-- Begin Task inputs --
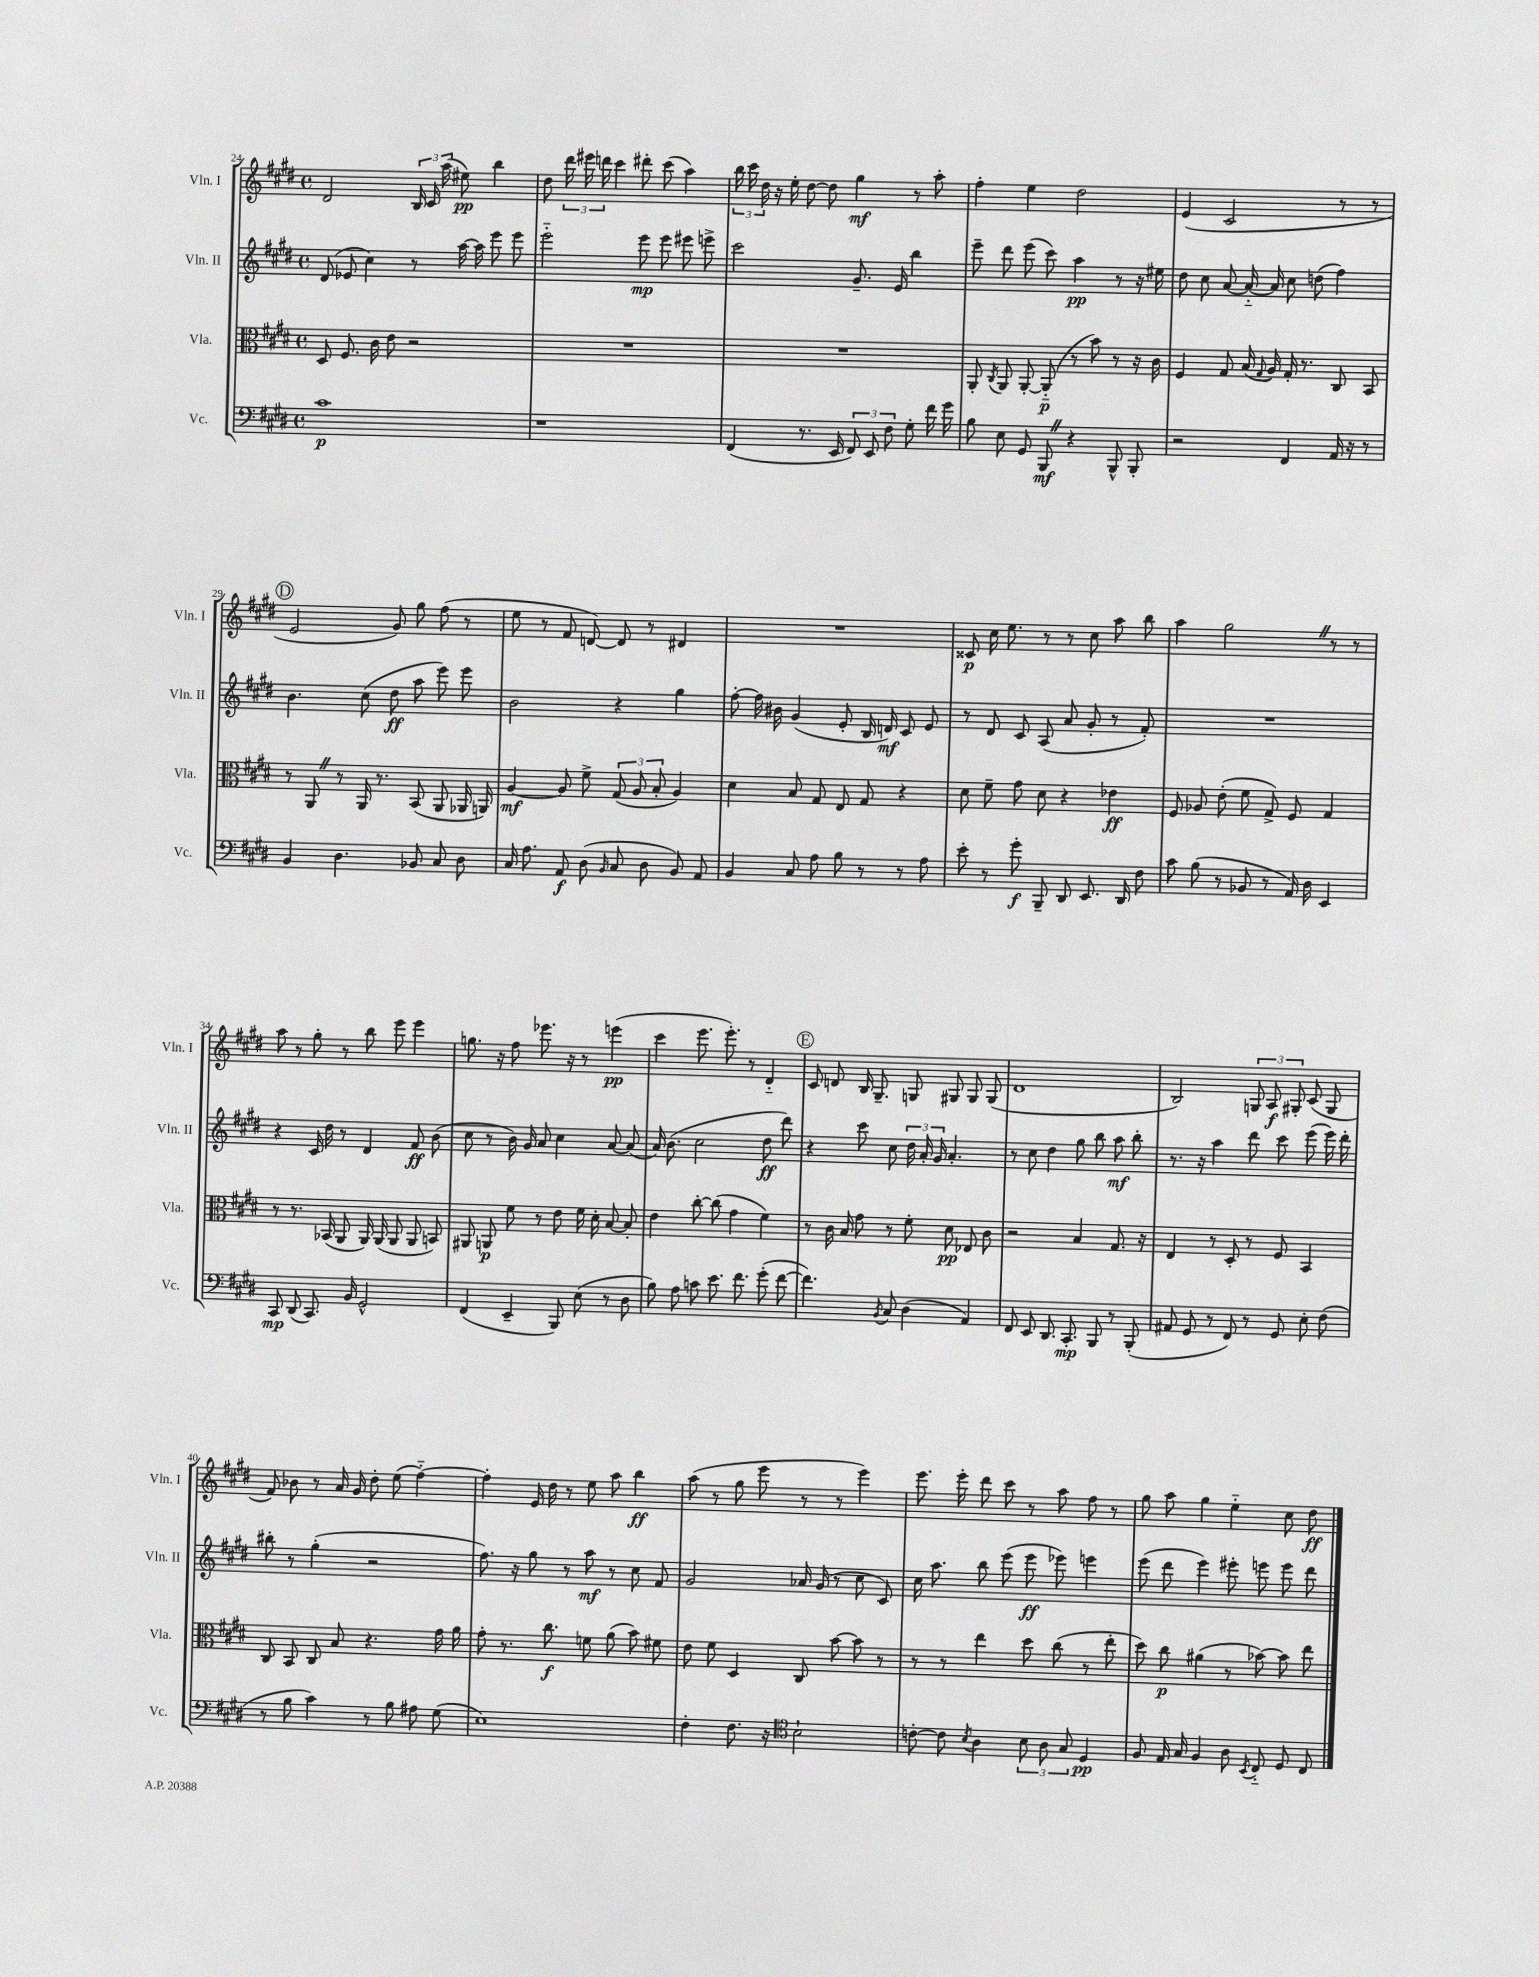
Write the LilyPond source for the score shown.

<<
\new StaffGroup <<
\new Staff = "s0" \with { instrumentName = "Vln. I" shortInstrumentName = "Vln. I" } {
    \clef treble \key e \major \defaultTimeSignature \time 4/4
    \autoBeamOff dis'2 \tuplet 3/2 { b16 cis'16 a''16( } eis''8\pp) b''4 |
    dis''8 \tuplet 3/2 { dis'''16 eis'''16 d'''16 } cis'''4 dis'''8-. cis'''8( a''4) |
    \tuplet 3/2 { b''16 cis'''16 dis''16 } r16 e''16-. dis''8~ dis''8 gis''4\mf r8 a''8-. |
    fis''4-. e''4 dis''2 |
    e'4( cis'2 r8 r8 |
    \mark \markup { \circle "D" } e'2 gis'8) gis''8 fis''8( r8 |
    e''8 r8 fis'8 d'8~) d'8 r8 dis'4 |
    R1 |
    cisis'8\p cis''16 e''8. r8 r8 cis''8 a''8 b''8 |
    a''4 gis''2 \once \override BreathingSign.text = \markup { \musicglyph "scripts.caesura.straight" } \breathe r8 r8 |
    a''8 r8 gis''8-. r8 b''8 e'''8 e'''4 |
    g''8. r16 fis''8 ees'''8. r16 r8 e'''4\pp( |
    cis'''4 e'''8. e'''8.-.) r8 dis'4-_ |
    \mark \markup { \circle "E" } cis'8 d'8 b16 gis8.-- g8 gis8 gis8 gis8( |
    dis'1 |
    b2) \tuplet 3/2 { g8 a8\f gis8-. } cis'8( gis8 |
    fis'8) bes'8 r8 a'16 gis'16 dis''8-. e''8( fis''4~-_) |
    fis''4-. e'16 dis''16 r8 e''8 a''8 b''4\ff |
    a''8( r8 gis''8 e'''8 r8 r8 e'''4) |
    e'''8. e'''16-. dis'''8 cis'''8 r8 a''8 fis''8 r8 |
    gis''8 a''8 gis''4 e''4-_ cis''8 dis''8\ff \bar "|." |
}
\new Staff = "s1" \with { instrumentName = "Vln. II" shortInstrumentName = "Vln. II" } {
    \clef treble \key e \major \defaultTimeSignature \time 4/4
    \autoBeamOff dis'8( ees'8 cis''4) r8 a''16~ a''16 e'''8 e'''8 |
    e'''2-_ e'''8\mp e'''8 eis'''8 e'''8-> |
    cis'''2 gis'8.-- e'16 b''4 |
    e'''8-- dis'''8 e'''8( cis'''8) a''4\pp r8 r16 eis''16 |
    dis''8 cis''8 a'8~ a'16~-_ a'16 cis''8 d''8( fis''4) |
    \mark \markup { \circle "D" } b'4. cis''8( dis''8\ff a''8 e'''8) e'''8 |
    b'2 r4 gis''4 |
    fis''8~-. fis''16 bis'16 gis'4( e'8-. b16 d'16\mf) cis'8 e'8 |
    r8 dis'8 cis'8 a8( a'8 gis'8-. r8 fis'8-.) |
    R1 |
    r4 cis'16 dis''16 r8 dis'4 fis'8\ff b'8( |
    cis''8 r8 b'16) gis'16 a'8 cis''4 a'8~ a'8( |
    a'16) b'8.( cis''2 dis''8\ff dis'''8) |
    \mark \markup { \circle "E" } r4 cis'''8 cis''8 \tuplet 3/2 { dis''16 a'16-. gis'16 } a'4.-. |
    r8 cis''8 dis''4 gis''8 b''8 a''8\mf b''8-. |
    r8. r16 a''4 dis'''8 cis'''8 e'''8( e'''16) dis'''16-. |
    bis''8-. r8 gis''4-.( r2 |
    fis''8.) r16 gis''8 r8 a''8\mf r8 cis''8 fis'8 |
    gis'2 aes'16 gis'16( r8 cis''8 cis'8) |
    cis''16 a''8. b''8 e'''8( e'''8\ff ees'''8) e'''4 |
    e'''8( dis'''8 e'''4) eis'''8-. e'''8 e'''8 dis'''8 \bar "|." |
}
\new Staff = "s2" \with { instrumentName = "Vla." shortInstrumentName = "Vla." } {
    \clef alto \key e \major \defaultTimeSignature \time 4/4
    \autoBeamOff dis8 fis8. cis'16 e'8 r2 |
    R1 |
    R1 |
    a,8-. \acciaccatura { cis8 } a,8 a,8~-. a,8-_\p( r8 b'8) r8 r16 cis'16 |
    fis4 gis8 b16( \appoggiatura { gis8 } a16) gis16-. r8. cis8 b,8 |
    \mark \markup { \circle "D" } r8 a,8 \once \override BreathingSign.text = \markup { \musicglyph "scripts.caesura.straight" } \breathe r8 a,16 r8. b,8( a,8 aes,16 a,16) |
    a4~\mf a8 fis'8-> \tuplet 3/2 { gis8( a8 b8-. } a4) |
    dis'4 b8 gis8 e8 gis8 r4 |
    dis'8 fis'8-- gis'8 dis'8 r4 ees'4\ff |
    fis8 aes8 e'8-.( fis'8 gis8->) fis8 gis4 |
    r8 r8. bes,16( a,8 a,16) a,16( a,8 a,8 b,8) |
    ais,8 a,8\p fis'8 r8 e'8 fis'16 dis'16-. b8~ b8-. |
    e'4 cis''8~-. cis''8( gis'4 fis'4) |
    \mark \markup { \circle "E" } r8 cis'16 b16 gis'8 r8 fis'8-. dis'8\pp ees8 cis'8 |
    r2 b4 gis8. r16 |
    e4 r8 dis8-. r8 fis8 b,4 |
    cis8 b,8 cis8 b8 r4. gis'16 a'16 |
    gis'8-. r8. cis''8.\f f'8 a'8( b'8) fis'8 |
    e'8 fis'8 dis4 cis8 b'8~ b'8 r8 |
    r8 r8 e''4 dis''8 cis''8( r8 e''8-. |
    dis''8) cis''8\p ais'4( r8 bes'8~) bes'8 e''8 \bar "|." |
}
\new Staff = "s3" \with { instrumentName = "Vc." shortInstrumentName = "Vc." } {
    \clef bass \key e \major \defaultTimeSignature \time 4/4
    \autoBeamOff cis'1\p |
    r1 |
    fis,4( r8. e,16 \tuplet 3/2 { fis,8) e,8 fis8 } gis8-. fis'16 gis'16 |
    b8 e8 gis,8 b,,8\mf \once \override BreathingSign.text = \markup { \musicglyph "scripts.caesura.straight" } \breathe r4 b,,8-^ b,,8-. |
    r2 fis,4 a,16 r16 r8 |
    \mark \markup { \circle "D" } b,4 dis4. bes,8 cis8 dis8 |
    cis16 a8. a,8\f dis8( \grace { b,16 } cis8 dis8 b,8) a,8 |
    b,4 cis8 a8 b8 r8 r8 a8 |
    e'8-. r8 gis'8-.\f b,,8-- dis,8 e,8. dis,16 fis8 |
    cis'8 b8( r8 bes,8 r8 a,16) dis16 e,4 |
    cis,8\mp dis,8( cis,8.) b,16 gis,2-^ |
    fis,4( e,4-- b,,8) e8( r8 dis8 |
    b8) a8 c'8 e'8. fis'8. gis'8-.( fis'8~ |
    \mark \markup { \circle "E" } fis'4.) \acciaccatura { b,8 } cis8 dis4( a,4) |
    fis,8 e,8 dis,8. cis,8.-.\mp b,,8 r8 b,,8-.( |
    ais,8 gis,8 r8 fis,8) r8 gis,8 e8-. fis8( |
    r8 b8 cis'4) r8 b8 ais8 gis8( |
    e1) |
    fis4-. fis8. r16 \clef tenor b2-! |
    c'8~-. c'8 \acciaccatura { b8 } a4 \tuplet 3/2 { b8 a8 gis8 } dis4\pp |
    fis8 e16 gis16 fis4 a8 \acciaccatura { b,8 } cis8-_ dis8 cis8 \bar "|." |
}
>>
>>
\layout { \context { \Score currentBarNumber = #24 } }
-- End Task inputs --
**Set exercise:**
Count the lines in the entries above that contain the string "autoBeamOff". Reply with the number alone.

**Complete response:**
4